* [YOUR TASK]: Copy nothing but the lines below, from the one with "camera: 165 degrees right, 0 degrees up" through the one with "(138, 387) = (111, 269): green", exactly as written; no pictures should appear.

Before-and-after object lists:
* * *

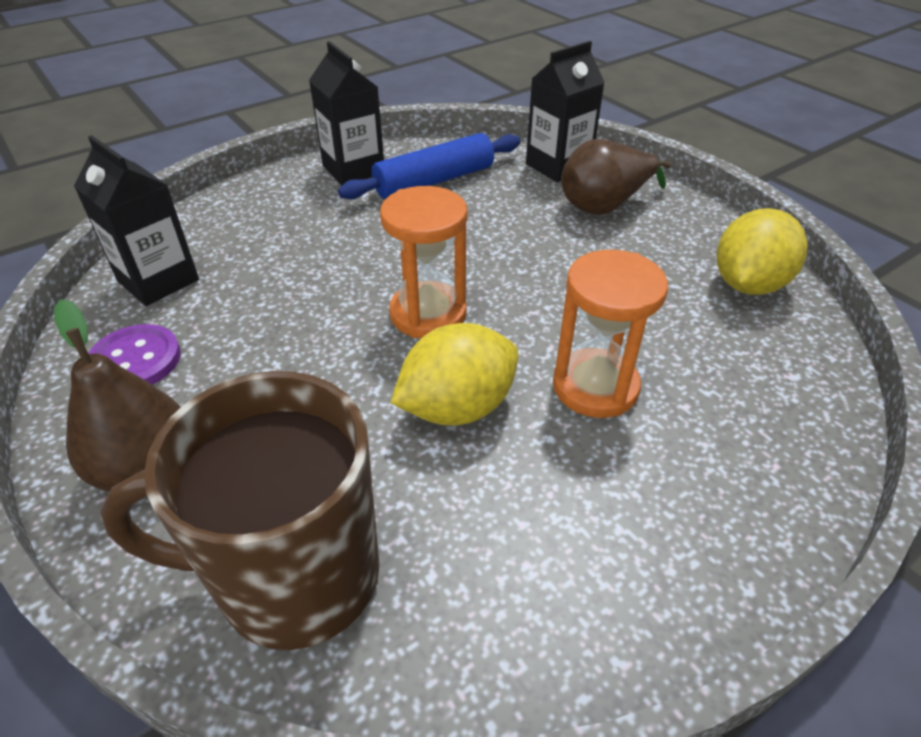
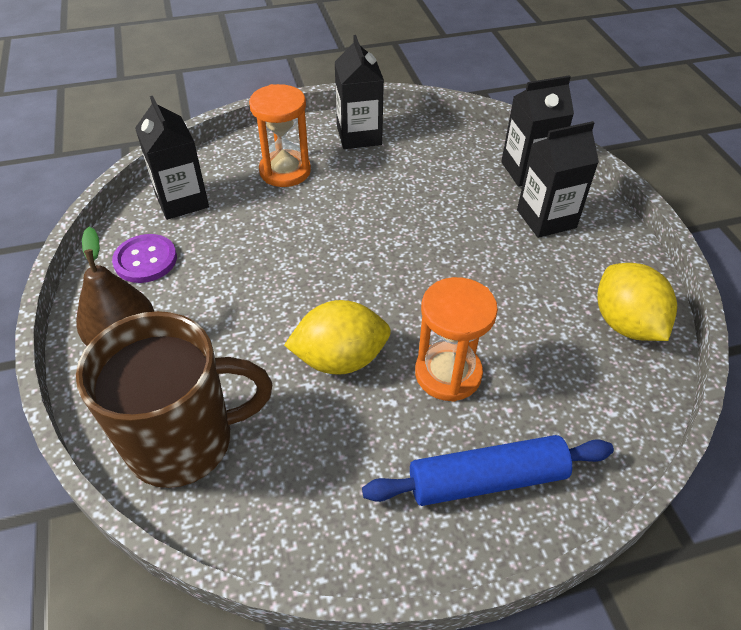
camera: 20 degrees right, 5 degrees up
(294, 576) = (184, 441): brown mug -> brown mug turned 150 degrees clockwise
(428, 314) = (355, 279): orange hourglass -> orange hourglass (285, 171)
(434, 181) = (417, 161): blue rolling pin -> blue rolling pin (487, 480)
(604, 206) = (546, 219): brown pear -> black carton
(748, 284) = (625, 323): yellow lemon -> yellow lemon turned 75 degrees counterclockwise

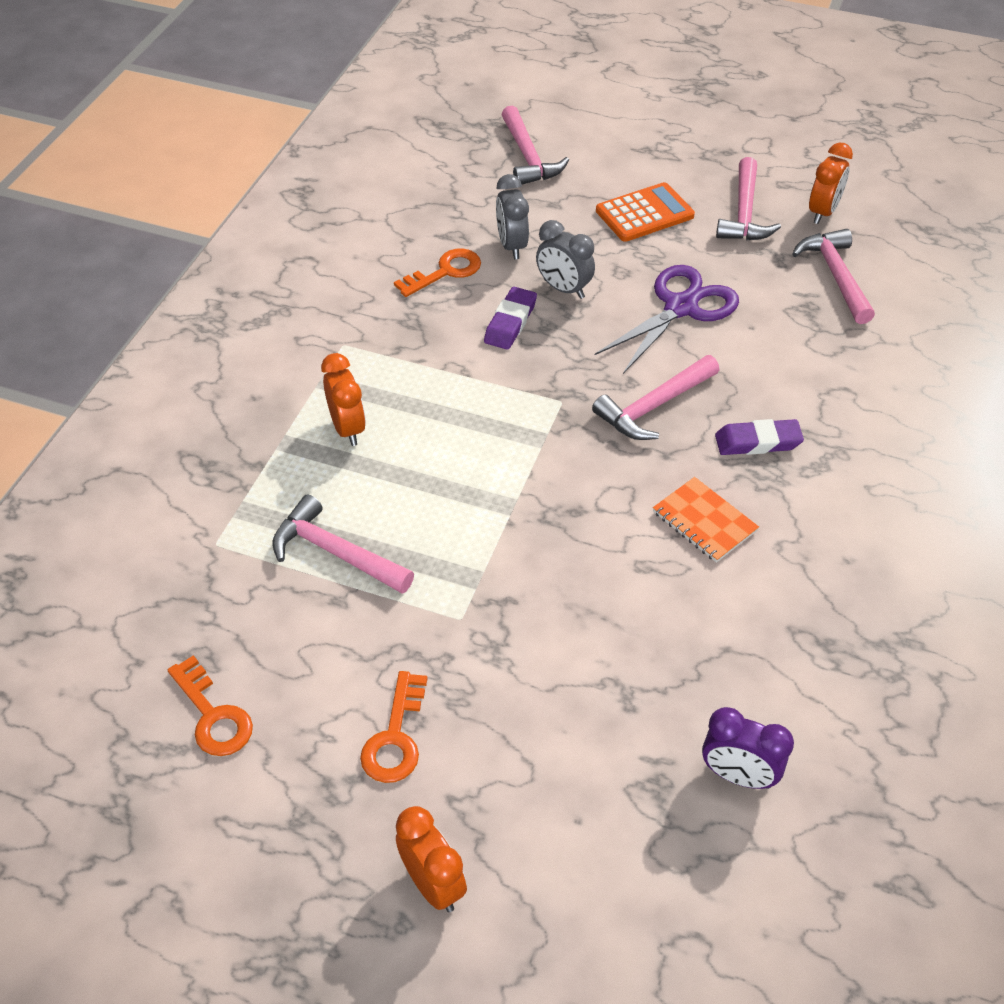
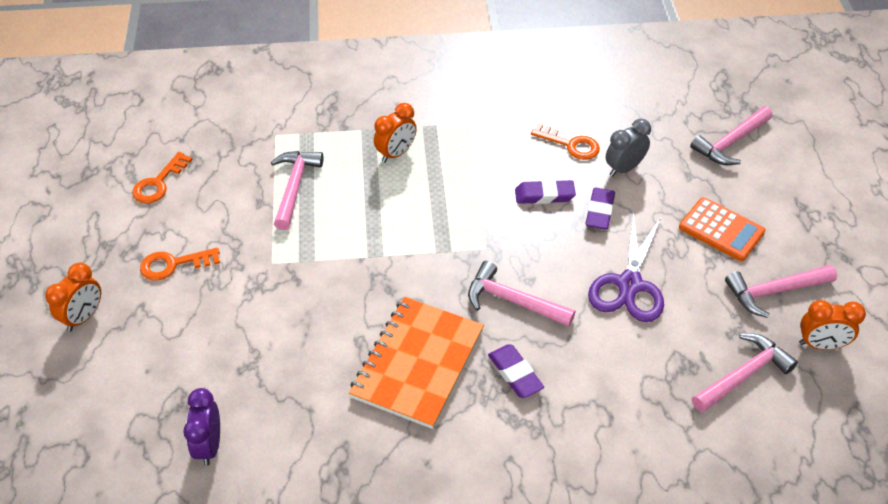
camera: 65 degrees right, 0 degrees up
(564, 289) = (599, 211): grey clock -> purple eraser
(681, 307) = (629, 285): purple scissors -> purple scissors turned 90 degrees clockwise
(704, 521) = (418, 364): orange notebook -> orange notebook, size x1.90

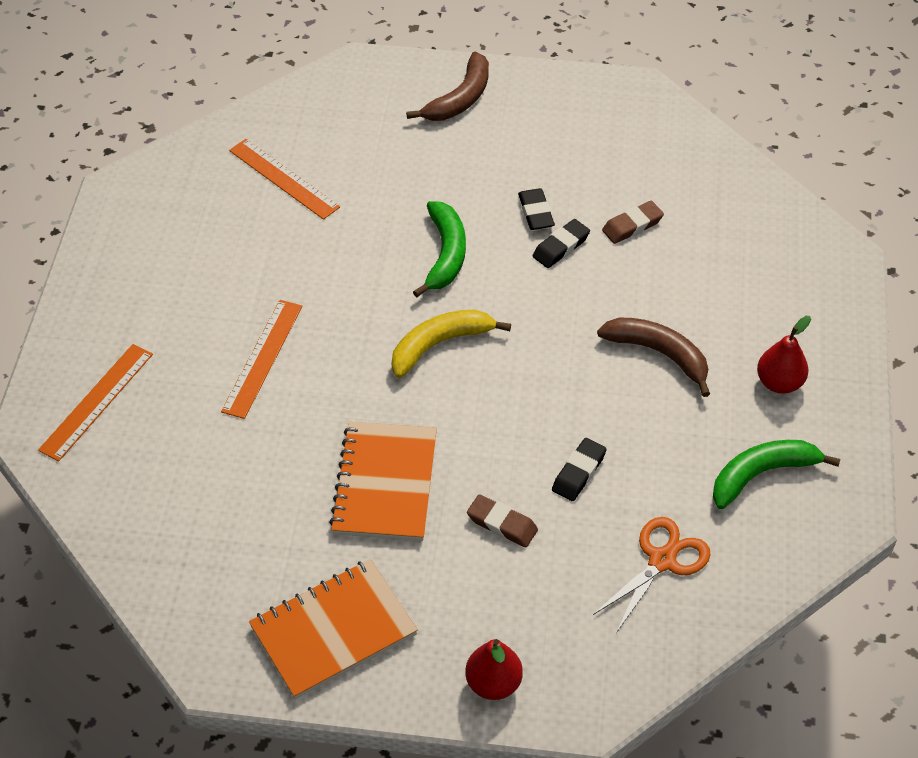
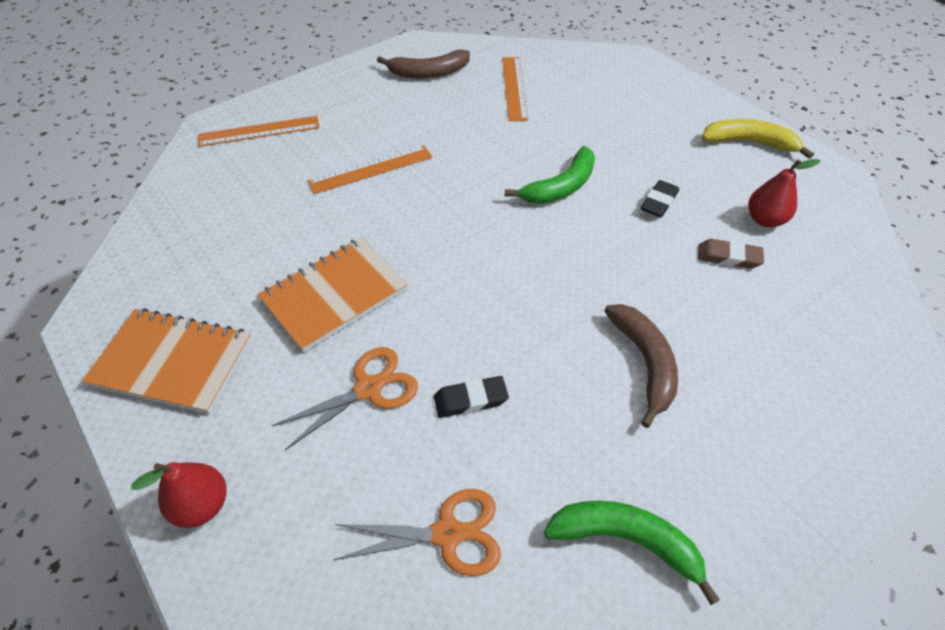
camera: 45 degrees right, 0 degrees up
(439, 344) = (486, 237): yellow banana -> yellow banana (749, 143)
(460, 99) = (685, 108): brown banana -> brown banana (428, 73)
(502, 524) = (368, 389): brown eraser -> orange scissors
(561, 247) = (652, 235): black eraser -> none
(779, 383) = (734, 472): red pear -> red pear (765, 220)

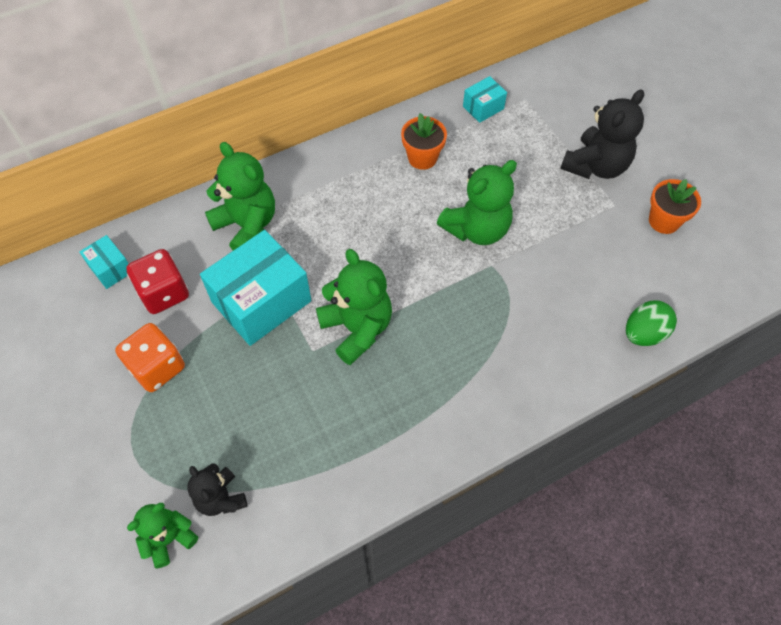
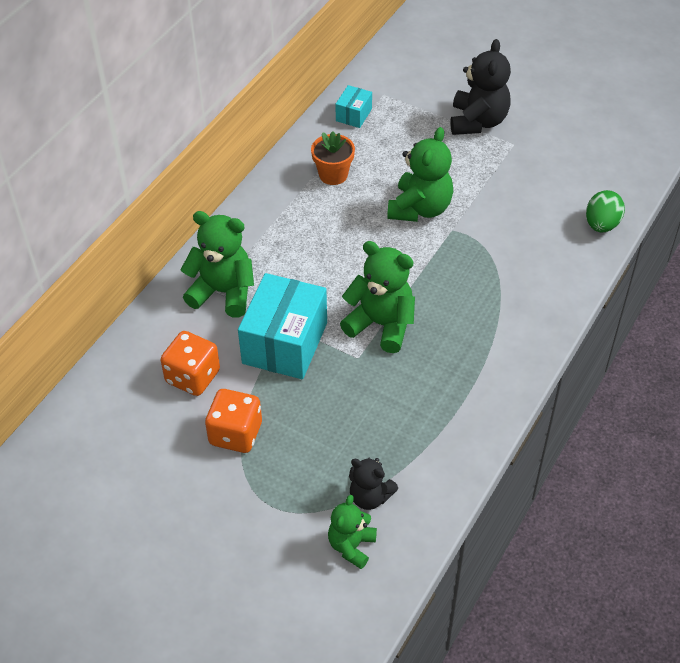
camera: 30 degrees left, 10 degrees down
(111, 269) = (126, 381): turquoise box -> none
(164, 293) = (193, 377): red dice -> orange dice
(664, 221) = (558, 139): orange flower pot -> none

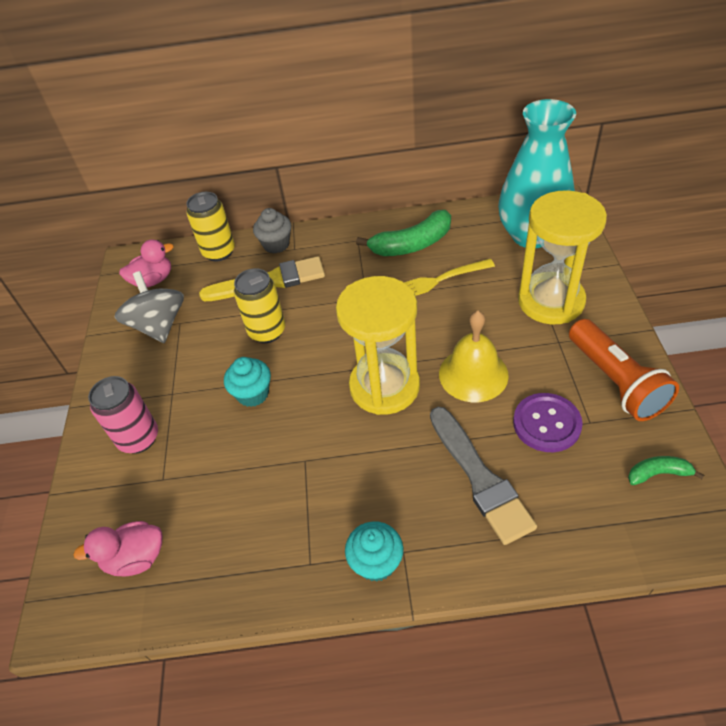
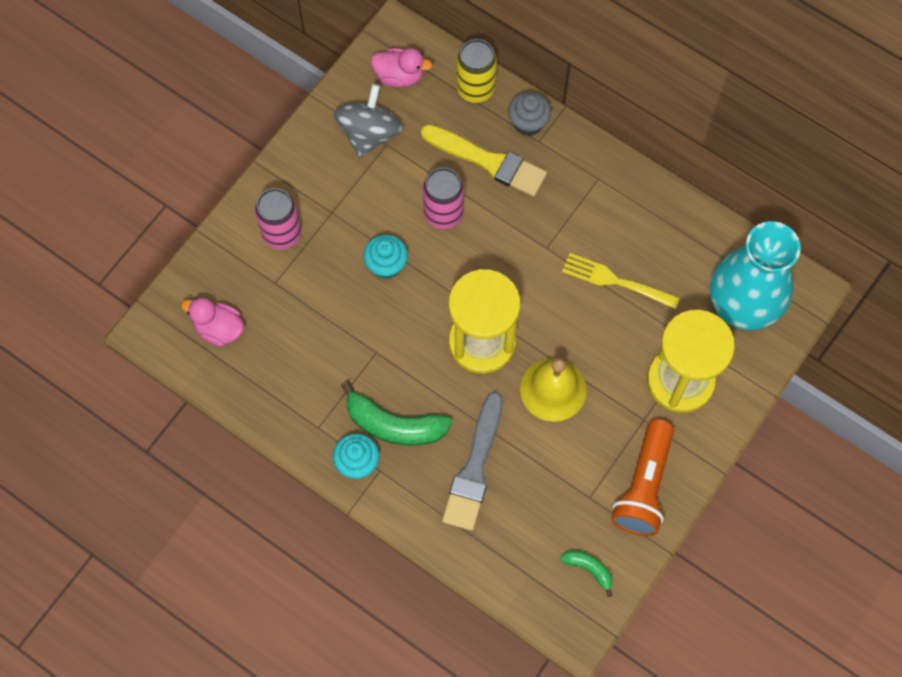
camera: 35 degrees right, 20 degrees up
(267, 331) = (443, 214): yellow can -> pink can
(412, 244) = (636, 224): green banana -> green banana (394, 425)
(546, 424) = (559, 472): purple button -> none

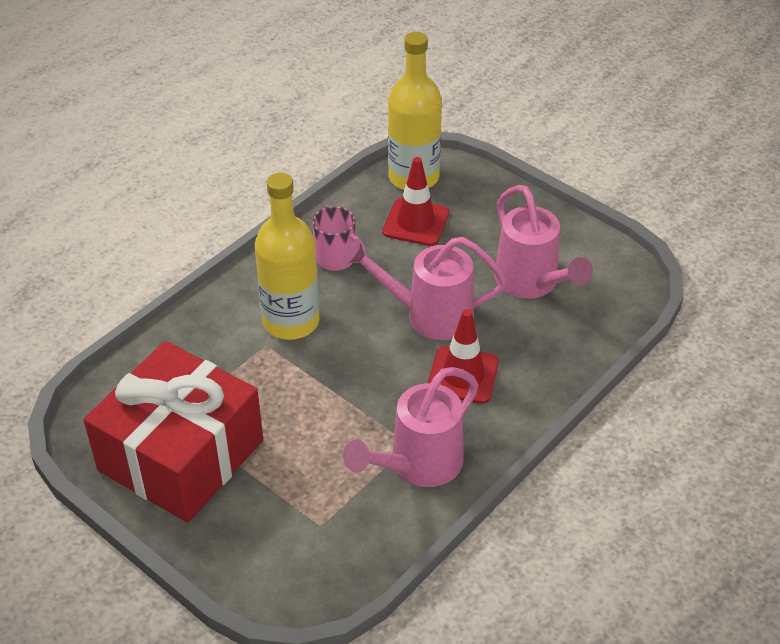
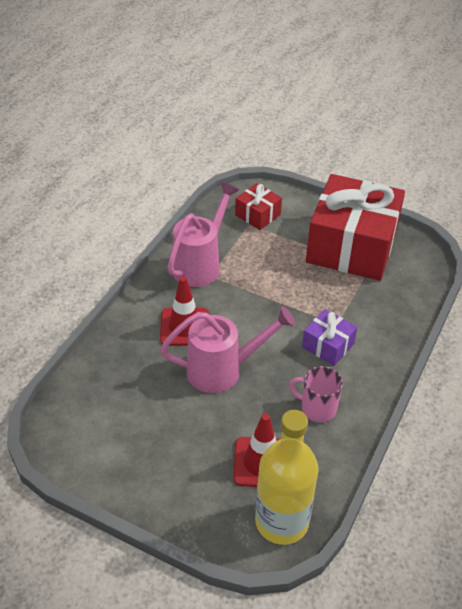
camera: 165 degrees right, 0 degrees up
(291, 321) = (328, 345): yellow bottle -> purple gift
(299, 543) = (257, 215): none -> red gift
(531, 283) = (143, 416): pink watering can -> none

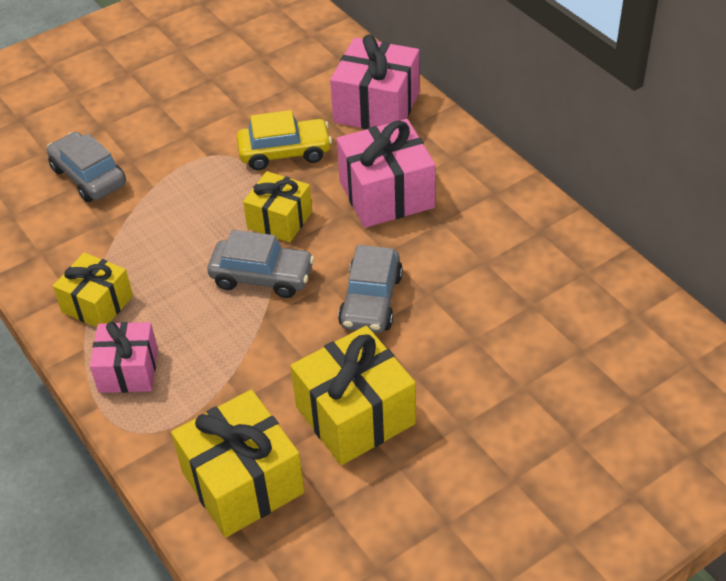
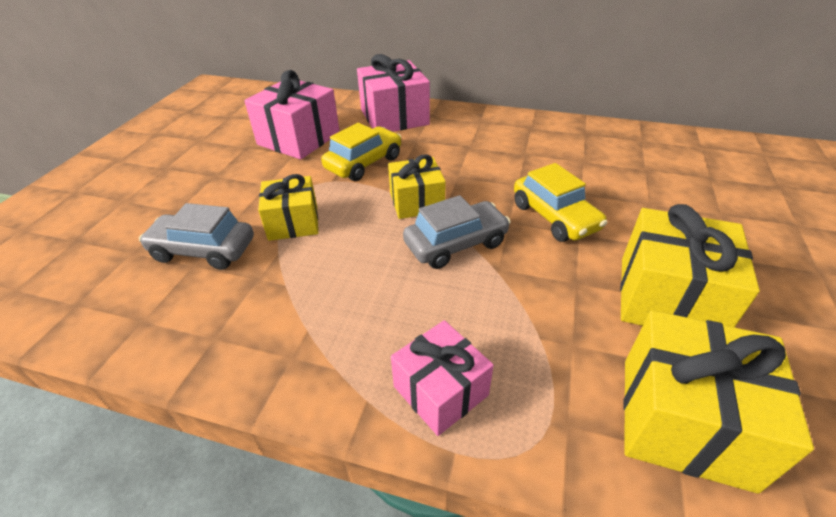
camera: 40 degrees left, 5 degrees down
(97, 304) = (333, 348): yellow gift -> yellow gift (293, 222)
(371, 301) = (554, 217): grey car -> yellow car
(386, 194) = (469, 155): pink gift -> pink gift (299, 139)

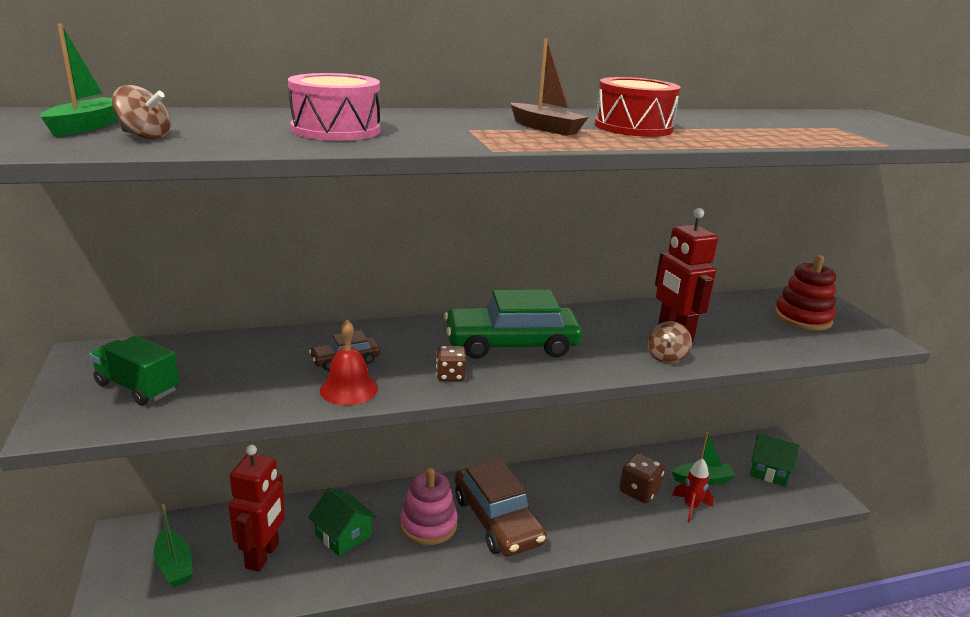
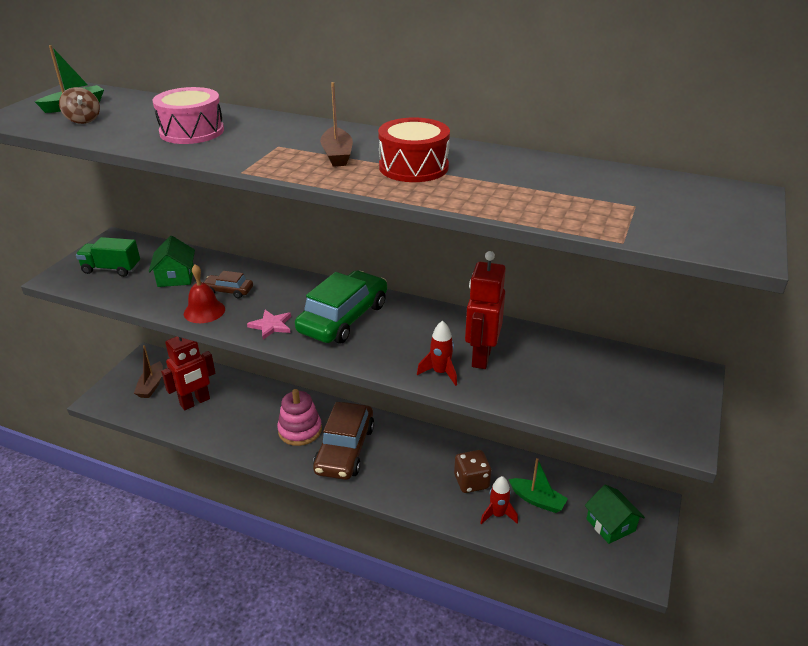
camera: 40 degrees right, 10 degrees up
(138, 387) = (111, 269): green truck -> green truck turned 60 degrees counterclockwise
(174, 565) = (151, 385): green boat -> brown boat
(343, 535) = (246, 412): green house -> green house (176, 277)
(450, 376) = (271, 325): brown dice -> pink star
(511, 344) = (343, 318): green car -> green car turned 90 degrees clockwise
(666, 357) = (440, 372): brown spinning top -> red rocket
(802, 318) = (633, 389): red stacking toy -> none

* * *

* [ANSWER FOR THE TASK]:
camera: 165 degrees right, 0 degrees up
(291, 321) = (328, 345): yellow bottle -> purple gift
(299, 543) = (257, 215): none -> red gift
(531, 283) = (143, 416): pink watering can -> none

camera: 40 degrees left, 5 degrees down
(97, 304) = (333, 348): yellow gift -> yellow gift (293, 222)
(371, 301) = (554, 217): grey car -> yellow car
(386, 194) = (469, 155): pink gift -> pink gift (299, 139)

camera: 40 degrees right, 10 degrees up
(138, 387) = (111, 269): green truck -> green truck turned 60 degrees counterclockwise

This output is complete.